### PROBLEM REQUIREMENTS
Print exactly the lines from the one that contains "RADIO pin GND: GND -> 3V3" through the final line of the entries below, both included, and nothing else; omit the pictures.

[Before-and-after change data]

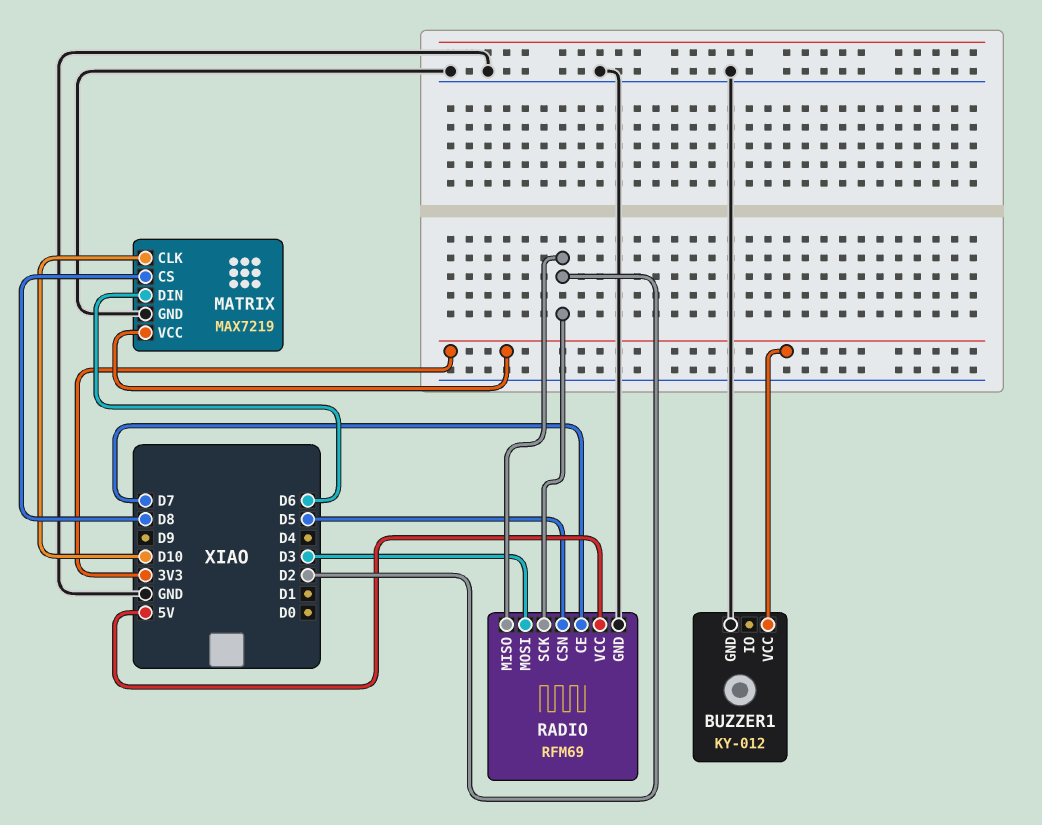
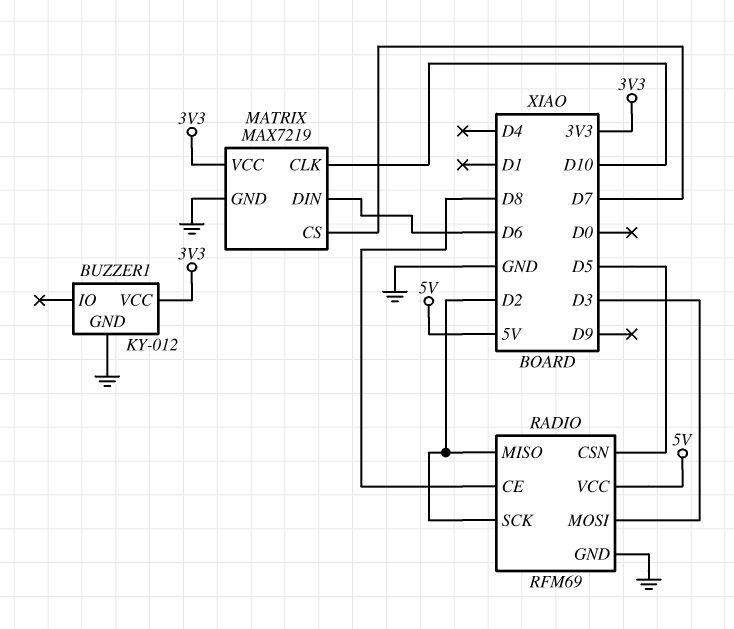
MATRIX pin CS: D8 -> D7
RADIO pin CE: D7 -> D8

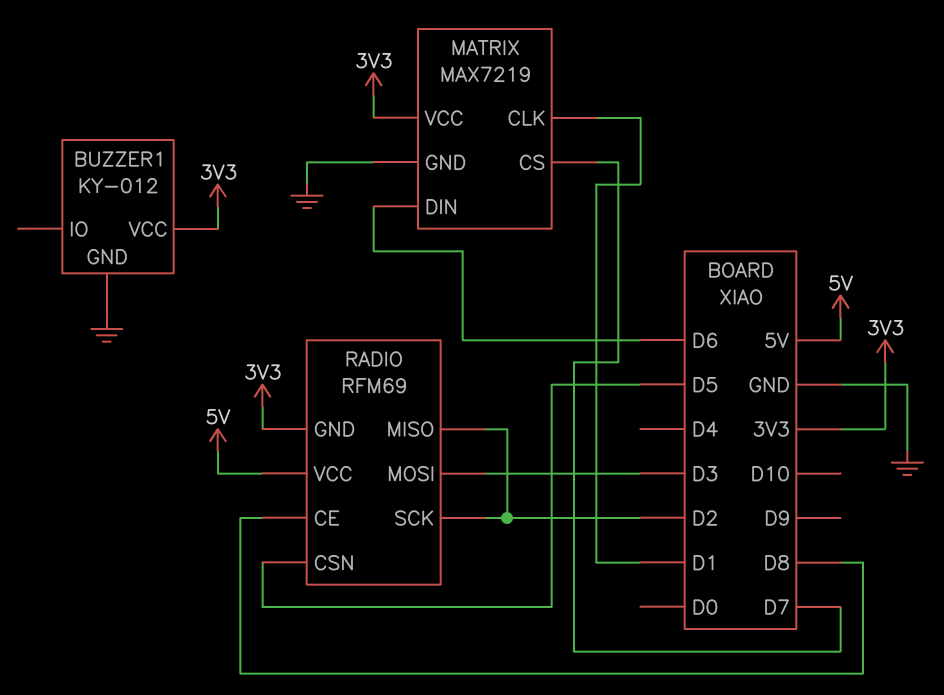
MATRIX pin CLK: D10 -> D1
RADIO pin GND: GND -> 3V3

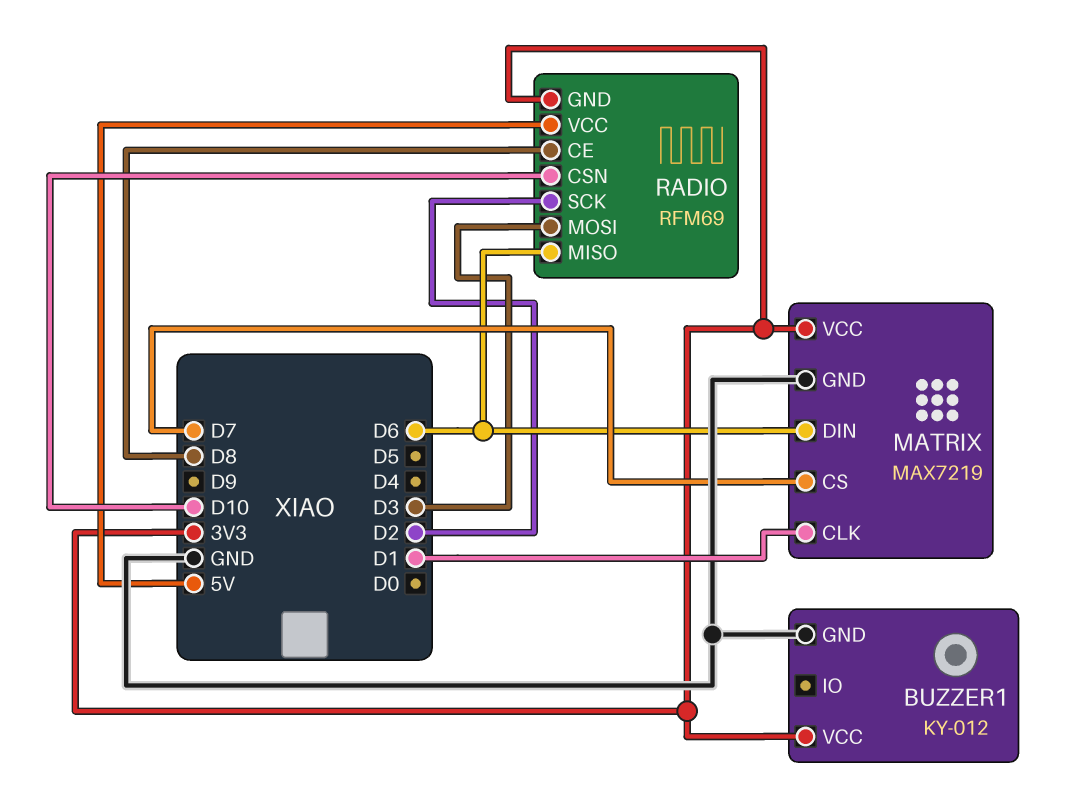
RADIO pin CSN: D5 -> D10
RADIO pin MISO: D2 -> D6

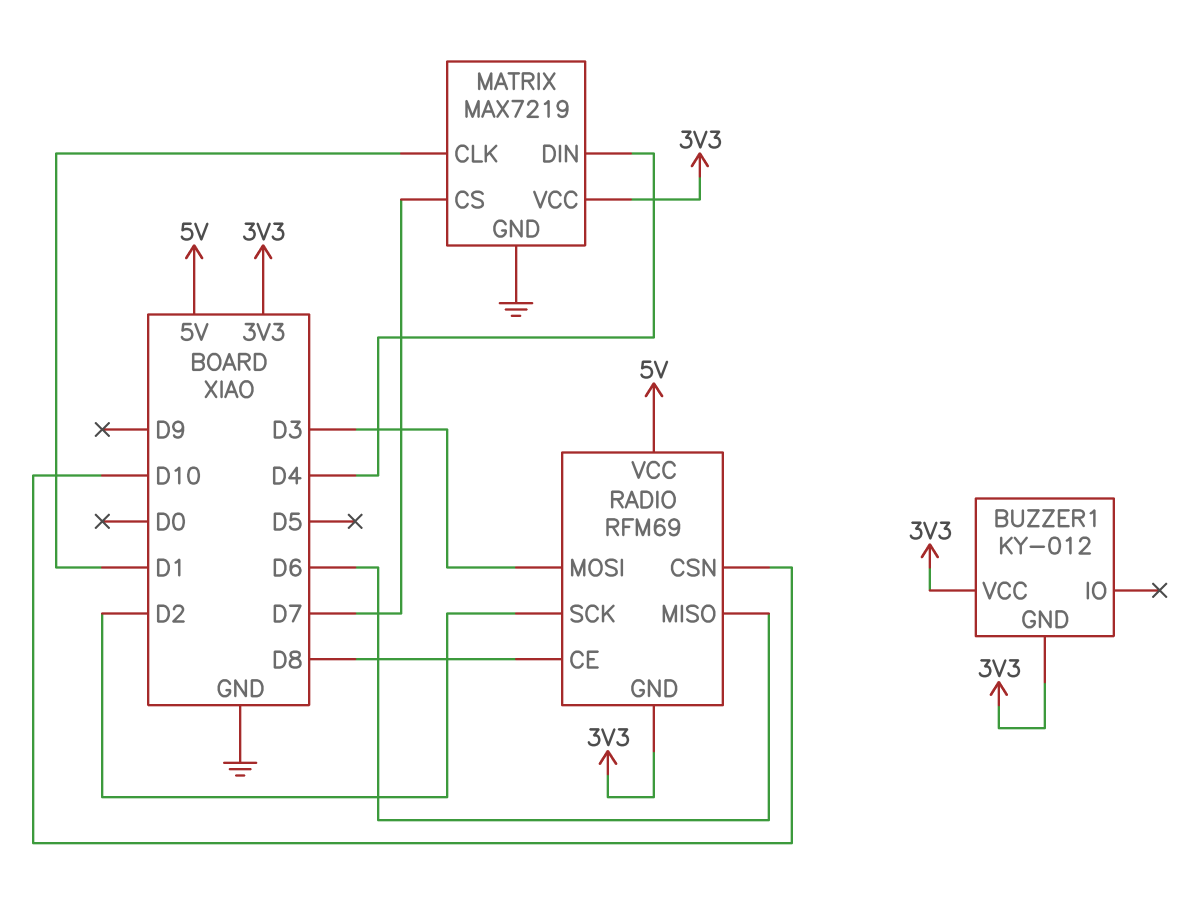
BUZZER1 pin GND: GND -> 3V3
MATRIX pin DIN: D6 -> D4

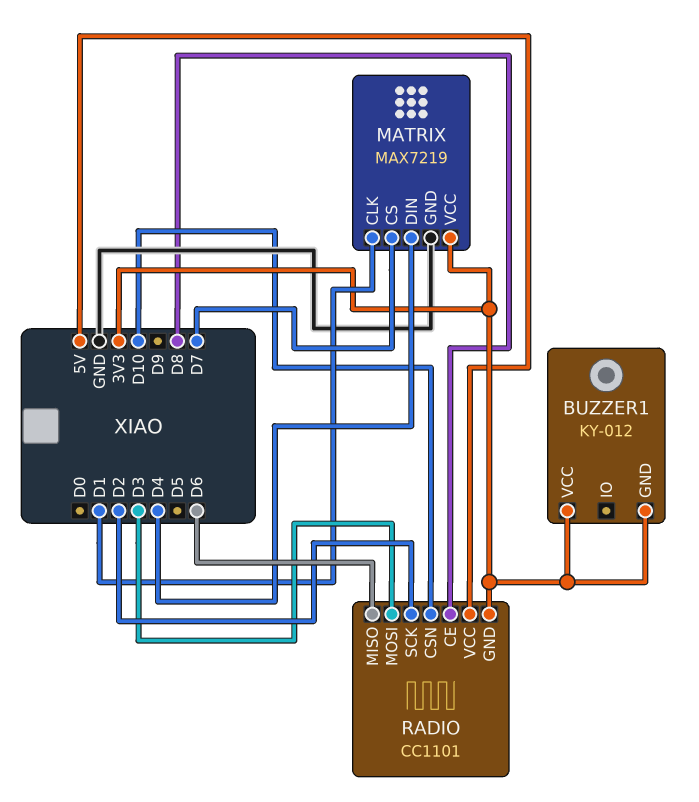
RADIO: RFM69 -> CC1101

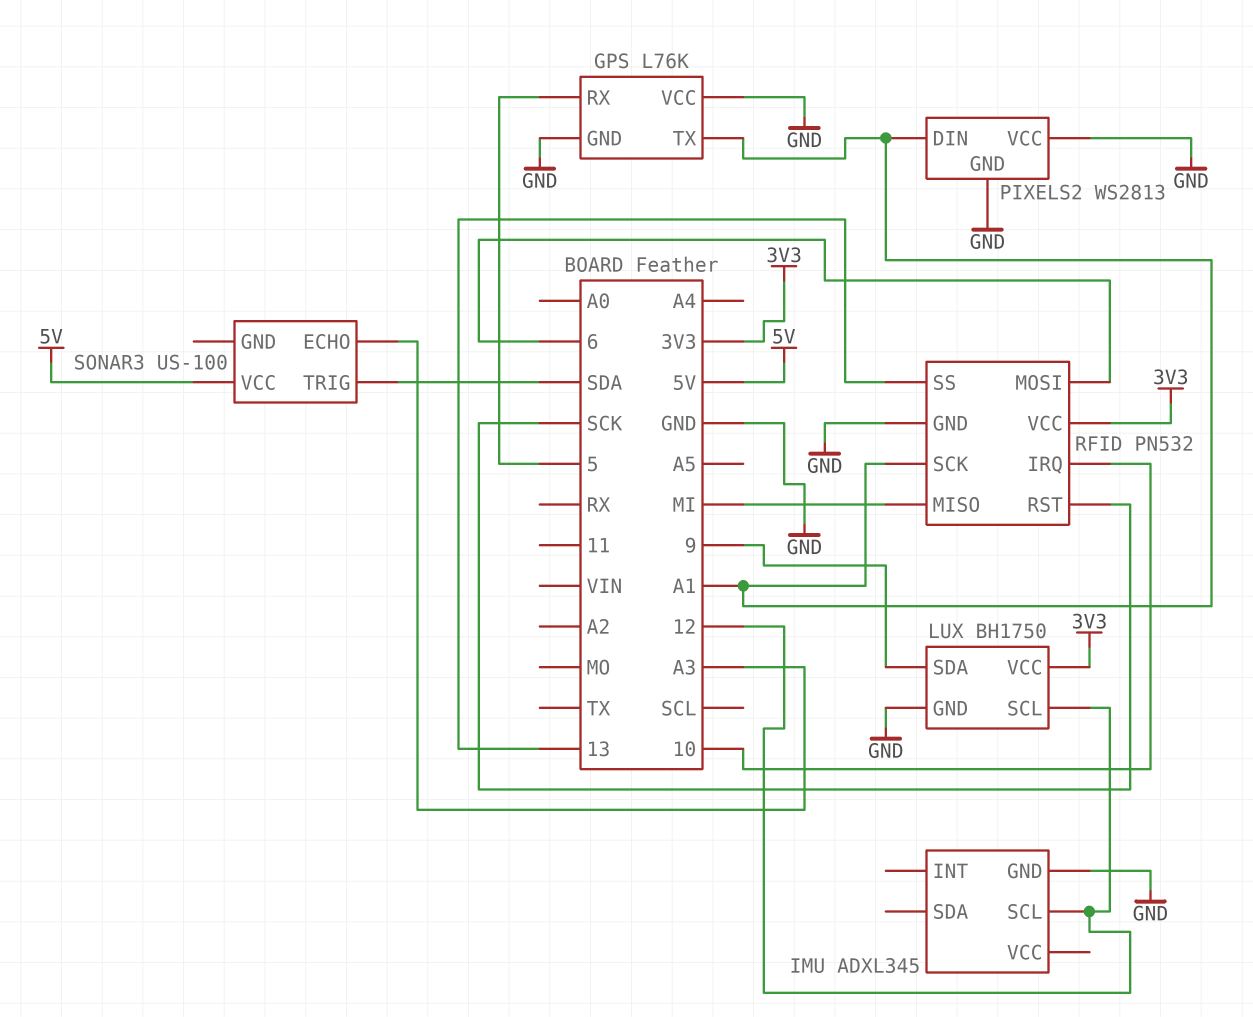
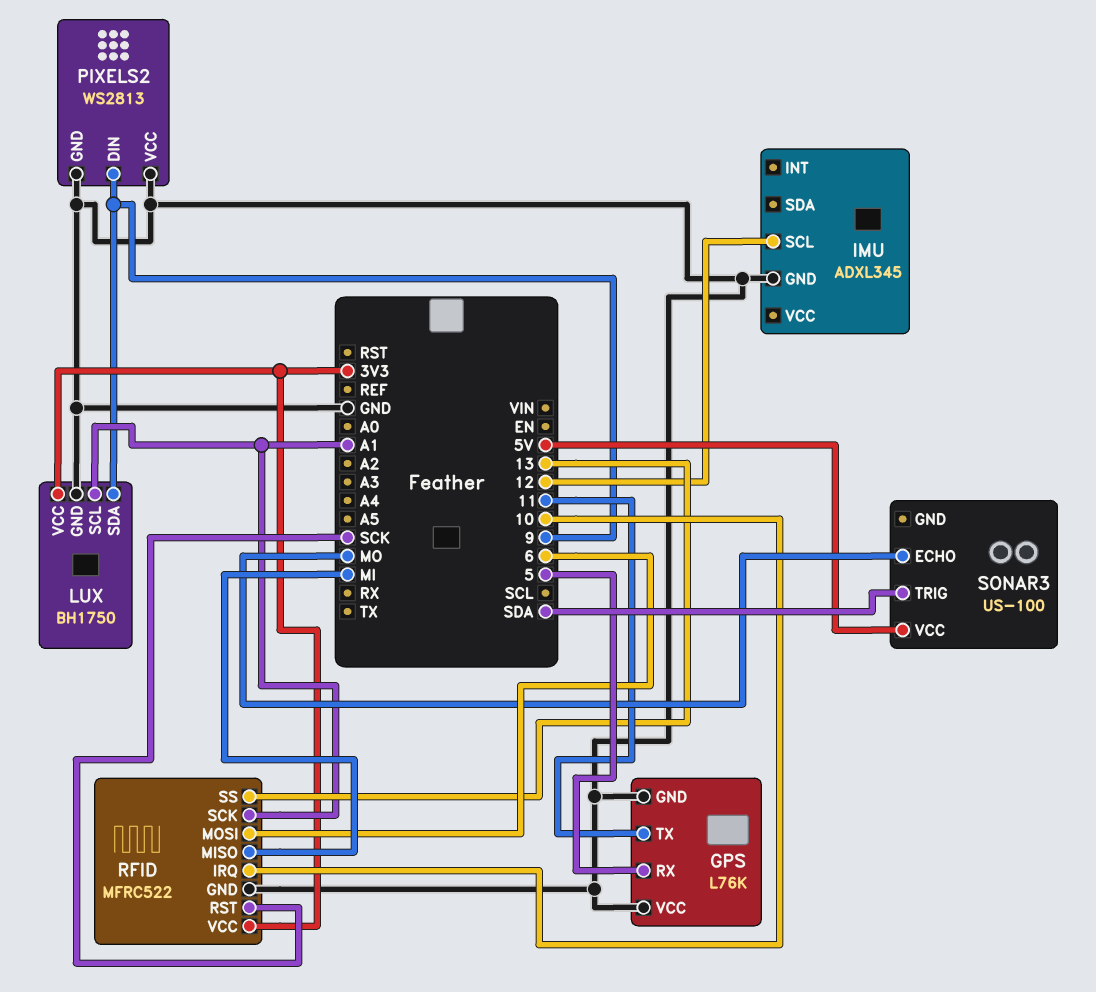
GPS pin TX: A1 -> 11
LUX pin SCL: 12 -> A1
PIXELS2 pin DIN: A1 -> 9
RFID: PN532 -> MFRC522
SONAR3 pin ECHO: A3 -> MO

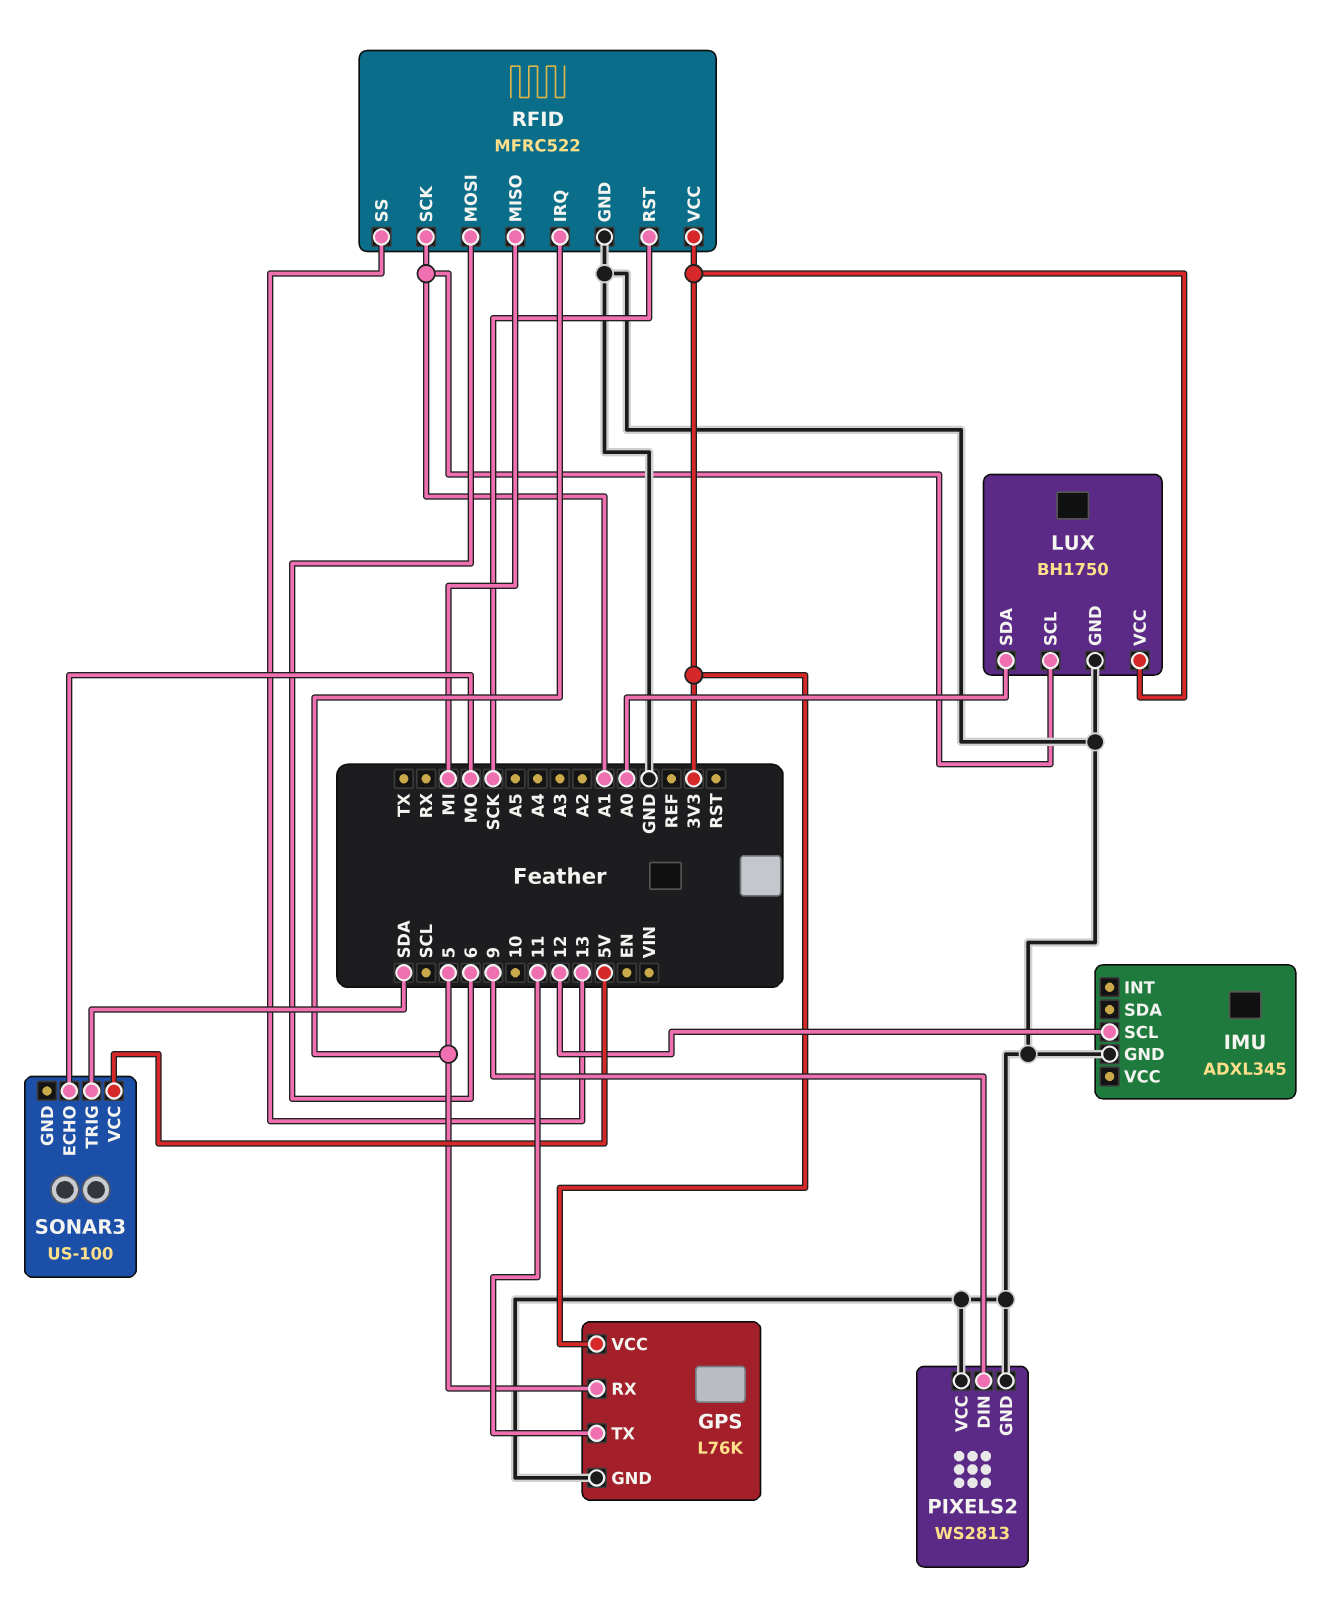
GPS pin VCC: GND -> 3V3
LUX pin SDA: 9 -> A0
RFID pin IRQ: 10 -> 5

### ANSWER AREA
RADIO pin GND: GND -> 3V3

RADIO pin CSN: D5 -> D10
RADIO pin MISO: D2 -> D6

BUZZER1 pin GND: GND -> 3V3
MATRIX pin DIN: D6 -> D4

RADIO: RFM69 -> CC1101

GPS pin TX: A1 -> 11
LUX pin SCL: 12 -> A1
PIXELS2 pin DIN: A1 -> 9
RFID: PN532 -> MFRC522
SONAR3 pin ECHO: A3 -> MO

GPS pin VCC: GND -> 3V3
LUX pin SDA: 9 -> A0
RFID pin IRQ: 10 -> 5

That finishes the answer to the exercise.